Please copy the rows from the line with "Based on the" to the line with "(B) rotated upward", replacing "camera" with "lens" and keeping everything else the same. Leave the pictures out of your copy.

- [Provided data]:
========

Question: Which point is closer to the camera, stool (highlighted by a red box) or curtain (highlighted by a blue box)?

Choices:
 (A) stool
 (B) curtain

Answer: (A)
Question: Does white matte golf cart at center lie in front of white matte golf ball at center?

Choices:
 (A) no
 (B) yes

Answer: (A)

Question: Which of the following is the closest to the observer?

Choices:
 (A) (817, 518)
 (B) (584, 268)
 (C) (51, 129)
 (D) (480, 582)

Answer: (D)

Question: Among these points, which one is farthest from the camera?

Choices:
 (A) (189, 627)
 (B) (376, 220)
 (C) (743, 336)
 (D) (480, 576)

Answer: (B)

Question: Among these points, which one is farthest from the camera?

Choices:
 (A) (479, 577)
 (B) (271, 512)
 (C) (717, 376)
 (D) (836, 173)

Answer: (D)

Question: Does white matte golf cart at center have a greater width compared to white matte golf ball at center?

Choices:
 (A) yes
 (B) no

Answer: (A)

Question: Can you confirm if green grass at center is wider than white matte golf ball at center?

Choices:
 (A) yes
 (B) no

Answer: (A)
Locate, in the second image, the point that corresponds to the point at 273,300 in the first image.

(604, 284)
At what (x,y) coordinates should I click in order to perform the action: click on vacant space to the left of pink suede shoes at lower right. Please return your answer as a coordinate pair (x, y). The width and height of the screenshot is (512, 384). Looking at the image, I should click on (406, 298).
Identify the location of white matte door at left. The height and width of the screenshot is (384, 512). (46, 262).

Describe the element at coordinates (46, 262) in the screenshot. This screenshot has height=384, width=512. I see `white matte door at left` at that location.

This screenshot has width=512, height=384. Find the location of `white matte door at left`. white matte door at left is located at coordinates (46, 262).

========

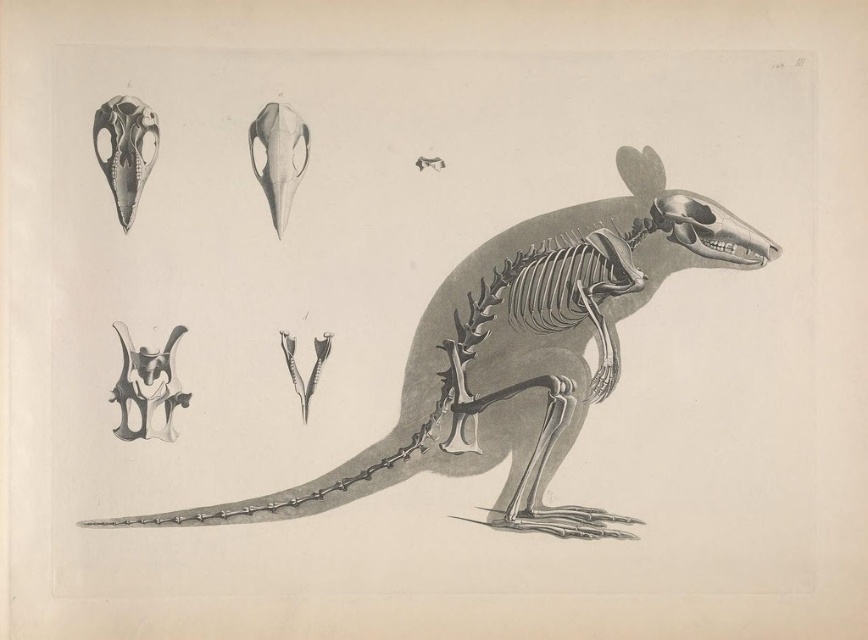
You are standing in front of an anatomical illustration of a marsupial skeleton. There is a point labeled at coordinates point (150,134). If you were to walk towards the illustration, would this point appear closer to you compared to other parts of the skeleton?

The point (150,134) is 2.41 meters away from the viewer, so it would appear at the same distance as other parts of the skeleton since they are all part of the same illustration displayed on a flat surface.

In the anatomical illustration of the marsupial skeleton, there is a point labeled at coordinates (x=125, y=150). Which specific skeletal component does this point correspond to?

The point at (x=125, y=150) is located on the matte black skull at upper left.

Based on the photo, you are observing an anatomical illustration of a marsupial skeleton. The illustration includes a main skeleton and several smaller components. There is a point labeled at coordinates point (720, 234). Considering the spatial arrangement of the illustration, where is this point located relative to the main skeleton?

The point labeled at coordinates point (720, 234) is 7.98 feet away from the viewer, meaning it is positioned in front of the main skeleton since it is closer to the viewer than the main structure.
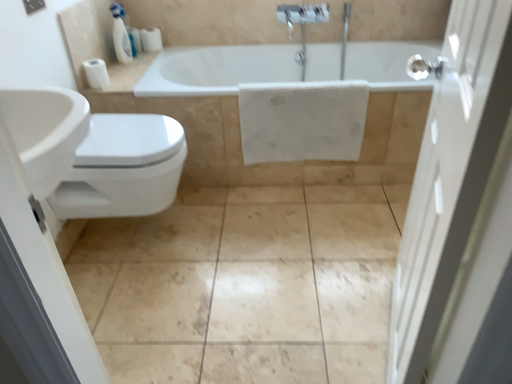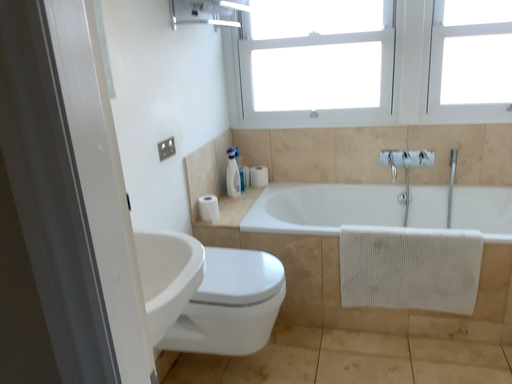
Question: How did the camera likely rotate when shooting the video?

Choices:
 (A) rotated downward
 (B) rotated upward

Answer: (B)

========

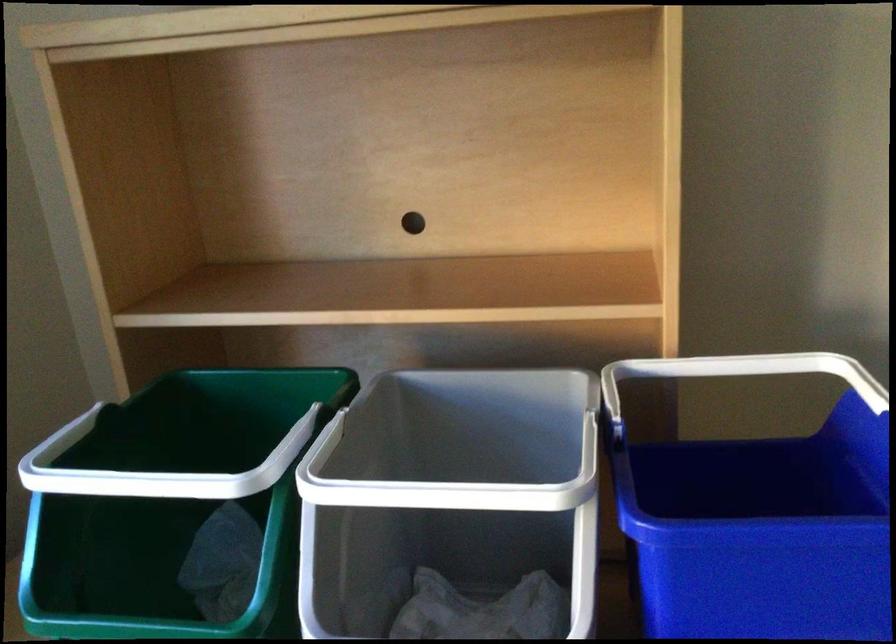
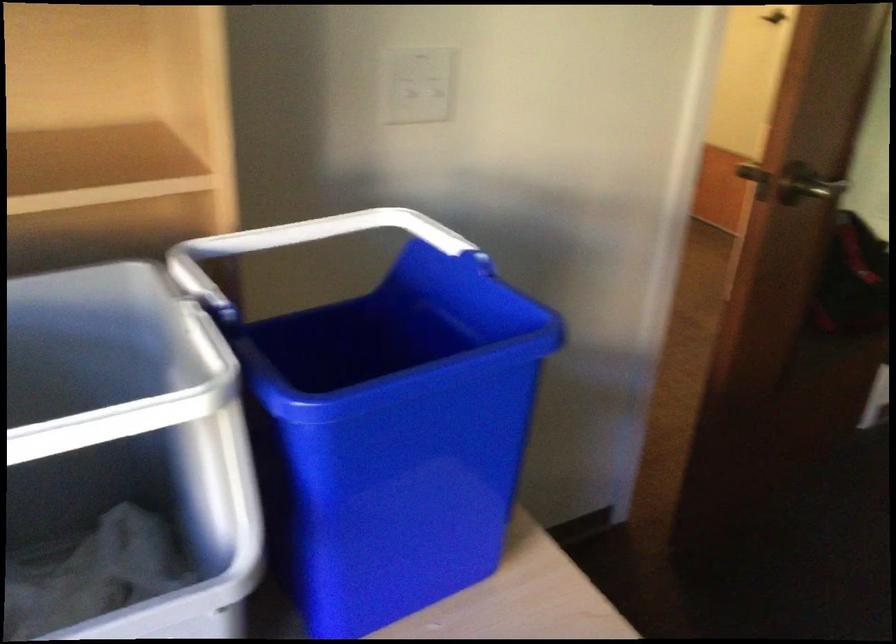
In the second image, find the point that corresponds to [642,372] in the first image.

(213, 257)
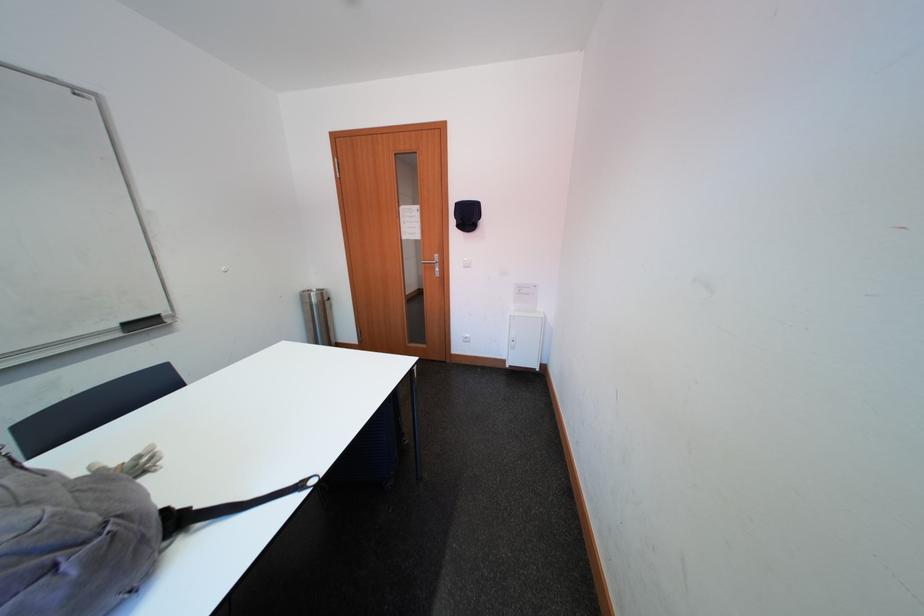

========

- [Response for this exercise]:
Based on the photo, you are observing an anatomical illustration of a marsupial skeleton. The illustration includes a main skeleton and several smaller components. There is a point labeled at coordinates point (720, 234). Considering the spatial arrangement of the illustration, where is this point located relative to the main skeleton?

The point labeled at coordinates point (720, 234) is 7.98 feet away from the viewer, meaning it is positioned in front of the main skeleton since it is closer to the viewer than the main structure.
Question: How did the lens likely rotate when shooting the video?

Choices:
 (A) rotated downward
 (B) rotated upward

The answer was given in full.